--- Work item ---
Write the records out again, unchanged.

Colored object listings
::::
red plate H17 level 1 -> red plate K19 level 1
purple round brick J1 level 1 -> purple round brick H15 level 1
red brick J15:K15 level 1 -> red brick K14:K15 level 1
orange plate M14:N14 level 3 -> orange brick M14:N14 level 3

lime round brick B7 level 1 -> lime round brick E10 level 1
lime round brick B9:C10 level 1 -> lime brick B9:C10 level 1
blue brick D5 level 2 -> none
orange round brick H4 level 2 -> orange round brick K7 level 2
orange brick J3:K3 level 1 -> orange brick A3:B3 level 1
::::
--- Your solution ---
red plate H17 level 1 -> red plate K19 level 1
purple round brick J1 level 1 -> purple round brick H15 level 1
red brick J15:K15 level 1 -> red brick K14:K15 level 1
orange plate M14:N14 level 3 -> orange brick M14:N14 level 3

lime round brick B7 level 1 -> lime round brick E10 level 1
lime round brick B9:C10 level 1 -> lime brick B9:C10 level 1
blue brick D5 level 2 -> none
orange round brick H4 level 2 -> orange round brick K7 level 2
orange brick J3:K3 level 1 -> orange brick A3:B3 level 1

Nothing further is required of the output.